Print every record exactly.

(Coordinate-based change listings)
══════════════════════════════

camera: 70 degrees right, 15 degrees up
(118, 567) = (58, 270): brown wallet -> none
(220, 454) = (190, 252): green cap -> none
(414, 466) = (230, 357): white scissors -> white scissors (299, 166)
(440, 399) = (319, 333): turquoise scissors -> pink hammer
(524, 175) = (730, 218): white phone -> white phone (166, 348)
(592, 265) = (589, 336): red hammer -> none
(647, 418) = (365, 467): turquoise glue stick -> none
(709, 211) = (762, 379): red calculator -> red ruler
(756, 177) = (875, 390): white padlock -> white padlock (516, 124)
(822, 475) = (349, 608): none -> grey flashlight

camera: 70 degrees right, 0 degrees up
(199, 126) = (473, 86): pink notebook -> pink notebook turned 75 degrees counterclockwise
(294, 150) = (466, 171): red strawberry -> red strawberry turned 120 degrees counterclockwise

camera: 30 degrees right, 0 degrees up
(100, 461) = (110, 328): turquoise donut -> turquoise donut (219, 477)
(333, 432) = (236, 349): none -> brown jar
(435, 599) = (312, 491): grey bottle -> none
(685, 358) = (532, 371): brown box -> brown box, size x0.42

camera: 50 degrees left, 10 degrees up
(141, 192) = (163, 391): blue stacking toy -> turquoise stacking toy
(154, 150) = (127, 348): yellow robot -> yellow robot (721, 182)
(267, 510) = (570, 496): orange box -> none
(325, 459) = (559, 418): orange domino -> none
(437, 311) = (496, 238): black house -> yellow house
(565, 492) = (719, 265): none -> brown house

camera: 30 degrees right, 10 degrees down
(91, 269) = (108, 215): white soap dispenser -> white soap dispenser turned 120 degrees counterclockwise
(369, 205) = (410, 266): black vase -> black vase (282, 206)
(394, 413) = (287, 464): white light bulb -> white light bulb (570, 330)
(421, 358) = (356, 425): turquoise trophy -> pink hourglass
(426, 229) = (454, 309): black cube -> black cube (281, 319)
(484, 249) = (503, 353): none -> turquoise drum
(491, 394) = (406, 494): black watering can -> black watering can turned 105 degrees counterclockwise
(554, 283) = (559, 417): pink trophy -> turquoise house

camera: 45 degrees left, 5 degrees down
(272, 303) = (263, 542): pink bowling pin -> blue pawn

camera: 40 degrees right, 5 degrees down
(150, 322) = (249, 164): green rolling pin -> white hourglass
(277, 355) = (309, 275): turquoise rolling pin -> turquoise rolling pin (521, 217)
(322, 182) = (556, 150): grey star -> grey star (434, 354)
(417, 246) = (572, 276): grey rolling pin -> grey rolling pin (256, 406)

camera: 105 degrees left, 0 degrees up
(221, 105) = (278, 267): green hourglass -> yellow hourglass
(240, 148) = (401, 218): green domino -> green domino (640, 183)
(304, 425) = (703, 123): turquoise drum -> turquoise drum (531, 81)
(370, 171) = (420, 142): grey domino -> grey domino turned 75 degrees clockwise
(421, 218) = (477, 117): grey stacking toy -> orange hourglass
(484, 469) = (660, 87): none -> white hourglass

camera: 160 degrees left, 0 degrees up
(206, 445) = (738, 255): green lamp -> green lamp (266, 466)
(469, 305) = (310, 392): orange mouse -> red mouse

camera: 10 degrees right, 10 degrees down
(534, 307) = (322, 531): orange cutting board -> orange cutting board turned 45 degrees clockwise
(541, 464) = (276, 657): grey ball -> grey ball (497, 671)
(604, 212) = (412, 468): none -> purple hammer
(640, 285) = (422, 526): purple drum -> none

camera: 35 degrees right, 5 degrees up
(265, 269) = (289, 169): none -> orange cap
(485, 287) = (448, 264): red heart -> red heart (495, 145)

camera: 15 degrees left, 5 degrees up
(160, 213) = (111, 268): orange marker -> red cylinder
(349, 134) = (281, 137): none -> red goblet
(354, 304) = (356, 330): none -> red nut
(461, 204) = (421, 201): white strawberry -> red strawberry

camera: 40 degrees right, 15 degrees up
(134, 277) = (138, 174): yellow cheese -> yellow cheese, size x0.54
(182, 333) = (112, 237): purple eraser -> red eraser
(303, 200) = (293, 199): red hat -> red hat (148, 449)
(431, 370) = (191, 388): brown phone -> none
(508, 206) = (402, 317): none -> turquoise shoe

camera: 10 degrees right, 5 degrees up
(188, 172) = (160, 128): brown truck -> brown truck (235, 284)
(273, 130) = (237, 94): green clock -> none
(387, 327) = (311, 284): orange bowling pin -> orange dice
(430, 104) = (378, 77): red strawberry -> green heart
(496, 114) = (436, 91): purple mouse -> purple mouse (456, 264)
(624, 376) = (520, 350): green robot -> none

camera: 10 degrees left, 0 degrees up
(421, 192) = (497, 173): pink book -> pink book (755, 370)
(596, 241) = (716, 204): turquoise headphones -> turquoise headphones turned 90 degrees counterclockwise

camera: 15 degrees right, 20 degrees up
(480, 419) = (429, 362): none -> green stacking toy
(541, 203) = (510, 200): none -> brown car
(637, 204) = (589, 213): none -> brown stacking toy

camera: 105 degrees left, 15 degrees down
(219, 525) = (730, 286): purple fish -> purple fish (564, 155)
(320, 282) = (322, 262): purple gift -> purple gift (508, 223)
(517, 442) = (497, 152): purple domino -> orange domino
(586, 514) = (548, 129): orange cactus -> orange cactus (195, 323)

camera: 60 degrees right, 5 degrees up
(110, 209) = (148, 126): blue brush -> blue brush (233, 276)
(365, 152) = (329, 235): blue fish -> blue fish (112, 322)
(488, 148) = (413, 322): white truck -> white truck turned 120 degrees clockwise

══════════════════════════════

### RESULT FOR THIS TASK
camera: 70 degrees right, 15 degrees up
(118, 567) = (58, 270): brown wallet -> none
(220, 454) = (190, 252): green cap -> none
(414, 466) = (230, 357): white scissors -> white scissors (299, 166)
(440, 399) = (319, 333): turquoise scissors -> pink hammer
(524, 175) = (730, 218): white phone -> white phone (166, 348)
(592, 265) = (589, 336): red hammer -> none
(647, 418) = (365, 467): turquoise glue stick -> none
(709, 211) = (762, 379): red calculator -> red ruler
(756, 177) = (875, 390): white padlock -> white padlock (516, 124)
(822, 475) = (349, 608): none -> grey flashlight

camera: 70 degrees right, 0 degrees up
(199, 126) = (473, 86): pink notebook -> pink notebook turned 75 degrees counterclockwise
(294, 150) = (466, 171): red strawberry -> red strawberry turned 120 degrees counterclockwise

camera: 30 degrees right, 0 degrees up
(100, 461) = (110, 328): turquoise donut -> turquoise donut (219, 477)
(333, 432) = (236, 349): none -> brown jar
(435, 599) = (312, 491): grey bottle -> none
(685, 358) = (532, 371): brown box -> brown box, size x0.42

camera: 50 degrees left, 10 degrees up
(141, 192) = (163, 391): blue stacking toy -> turquoise stacking toy
(154, 150) = (127, 348): yellow robot -> yellow robot (721, 182)
(267, 510) = (570, 496): orange box -> none
(325, 459) = (559, 418): orange domino -> none
(437, 311) = (496, 238): black house -> yellow house
(565, 492) = (719, 265): none -> brown house

camera: 30 degrees right, 10 degrees down
(91, 269) = (108, 215): white soap dispenser -> white soap dispenser turned 120 degrees counterclockwise
(369, 205) = (410, 266): black vase -> black vase (282, 206)
(394, 413) = (287, 464): white light bulb -> white light bulb (570, 330)
(421, 358) = (356, 425): turquoise trophy -> pink hourglass
(426, 229) = (454, 309): black cube -> black cube (281, 319)
(484, 249) = (503, 353): none -> turquoise drum
(491, 394) = (406, 494): black watering can -> black watering can turned 105 degrees counterclockwise
(554, 283) = (559, 417): pink trophy -> turquoise house

camera: 45 degrees left, 5 degrees down
(272, 303) = (263, 542): pink bowling pin -> blue pawn

camera: 40 degrees right, 5 degrees down
(150, 322) = (249, 164): green rolling pin -> white hourglass
(277, 355) = (309, 275): turquoise rolling pin -> turquoise rolling pin (521, 217)
(322, 182) = (556, 150): grey star -> grey star (434, 354)
(417, 246) = (572, 276): grey rolling pin -> grey rolling pin (256, 406)

camera: 105 degrees left, 0 degrees up
(221, 105) = (278, 267): green hourglass -> yellow hourglass
(240, 148) = (401, 218): green domino -> green domino (640, 183)
(304, 425) = (703, 123): turquoise drum -> turquoise drum (531, 81)
(370, 171) = (420, 142): grey domino -> grey domino turned 75 degrees clockwise
(421, 218) = (477, 117): grey stacking toy -> orange hourglass
(484, 469) = (660, 87): none -> white hourglass

camera: 160 degrees left, 0 degrees up
(206, 445) = (738, 255): green lamp -> green lamp (266, 466)
(469, 305) = (310, 392): orange mouse -> red mouse

camera: 10 degrees right, 10 degrees down
(534, 307) = (322, 531): orange cutting board -> orange cutting board turned 45 degrees clockwise
(541, 464) = (276, 657): grey ball -> grey ball (497, 671)
(604, 212) = (412, 468): none -> purple hammer
(640, 285) = (422, 526): purple drum -> none

camera: 35 degrees right, 5 degrees up
(265, 269) = (289, 169): none -> orange cap
(485, 287) = (448, 264): red heart -> red heart (495, 145)

camera: 15 degrees left, 5 degrees up
(160, 213) = (111, 268): orange marker -> red cylinder
(349, 134) = (281, 137): none -> red goblet
(354, 304) = (356, 330): none -> red nut
(461, 204) = (421, 201): white strawberry -> red strawberry

camera: 40 degrees right, 15 degrees up
(134, 277) = (138, 174): yellow cheese -> yellow cheese, size x0.54
(182, 333) = (112, 237): purple eraser -> red eraser
(303, 200) = (293, 199): red hat -> red hat (148, 449)
(431, 370) = (191, 388): brown phone -> none
(508, 206) = (402, 317): none -> turquoise shoe

camera: 10 degrees right, 5 degrees up
(188, 172) = (160, 128): brown truck -> brown truck (235, 284)
(273, 130) = (237, 94): green clock -> none
(387, 327) = (311, 284): orange bowling pin -> orange dice
(430, 104) = (378, 77): red strawberry -> green heart
(496, 114) = (436, 91): purple mouse -> purple mouse (456, 264)
(624, 376) = (520, 350): green robot -> none

camera: 10 degrees left, 0 degrees up
(421, 192) = (497, 173): pink book -> pink book (755, 370)
(596, 241) = (716, 204): turquoise headphones -> turquoise headphones turned 90 degrees counterclockwise

camera: 15 degrees right, 20 degrees up
(480, 419) = (429, 362): none -> green stacking toy
(541, 203) = (510, 200): none -> brown car
(637, 204) = (589, 213): none -> brown stacking toy

camera: 105 degrees left, 15 degrees down
(219, 525) = (730, 286): purple fish -> purple fish (564, 155)
(320, 282) = (322, 262): purple gift -> purple gift (508, 223)
(517, 442) = (497, 152): purple domino -> orange domino
(586, 514) = (548, 129): orange cactus -> orange cactus (195, 323)

camera: 60 degrees right, 5 degrees up
(110, 209) = (148, 126): blue brush -> blue brush (233, 276)
(365, 152) = (329, 235): blue fish -> blue fish (112, 322)
(488, 148) = (413, 322): white truck -> white truck turned 120 degrees clockwise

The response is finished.